▸ Directive
Copy out the material word for word, starting at the line that contains "Locate an element on the screen. This" and ending after the line that contains "What are the".

▸ Exercise inputs
---------------

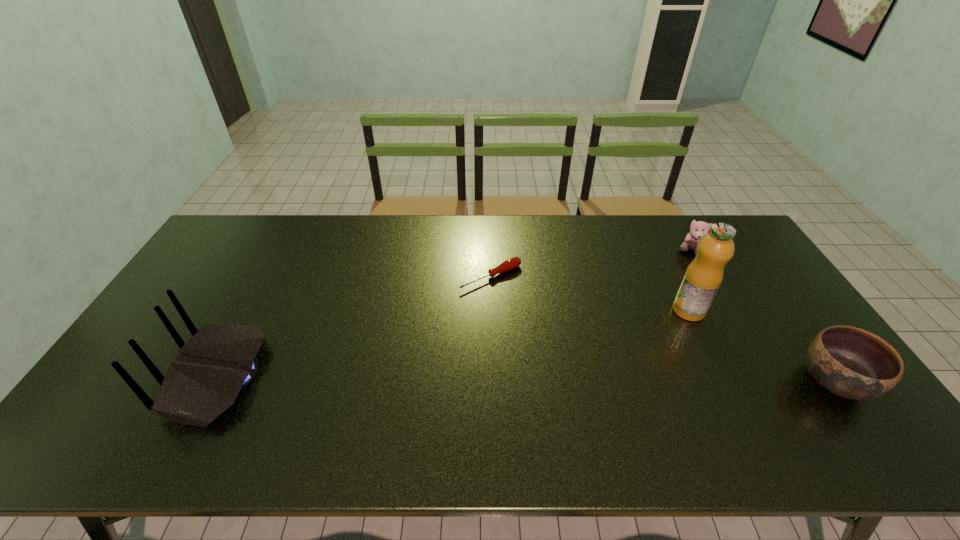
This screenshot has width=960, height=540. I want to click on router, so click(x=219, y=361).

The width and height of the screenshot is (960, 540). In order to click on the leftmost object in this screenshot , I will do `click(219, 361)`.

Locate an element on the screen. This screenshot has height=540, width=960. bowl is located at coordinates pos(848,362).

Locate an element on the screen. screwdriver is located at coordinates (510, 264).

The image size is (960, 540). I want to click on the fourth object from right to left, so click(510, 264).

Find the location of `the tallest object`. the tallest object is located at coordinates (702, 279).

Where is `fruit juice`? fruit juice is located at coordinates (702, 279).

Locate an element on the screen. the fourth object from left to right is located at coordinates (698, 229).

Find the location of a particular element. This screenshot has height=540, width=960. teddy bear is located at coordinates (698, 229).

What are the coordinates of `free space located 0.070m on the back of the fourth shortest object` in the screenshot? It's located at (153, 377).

---------------

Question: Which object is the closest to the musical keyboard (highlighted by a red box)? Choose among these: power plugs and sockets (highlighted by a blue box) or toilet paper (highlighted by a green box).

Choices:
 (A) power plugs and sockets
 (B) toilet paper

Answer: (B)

---------------

▸ Problem solution
Locate an element on the screen. This screenshot has height=540, width=960. bowl is located at coordinates pos(848,362).

Locate an element on the screen. screwdriver is located at coordinates (510, 264).

The image size is (960, 540). I want to click on the fourth object from right to left, so click(510, 264).

Find the location of `the tallest object`. the tallest object is located at coordinates (702, 279).

Where is `fruit juice`? fruit juice is located at coordinates (702, 279).

Locate an element on the screen. the fourth object from left to right is located at coordinates (698, 229).

Find the location of a particular element. This screenshot has height=540, width=960. teddy bear is located at coordinates (698, 229).

What are the coordinates of `free space located 0.070m on the back of the fourth shortest object` in the screenshot? It's located at (153, 377).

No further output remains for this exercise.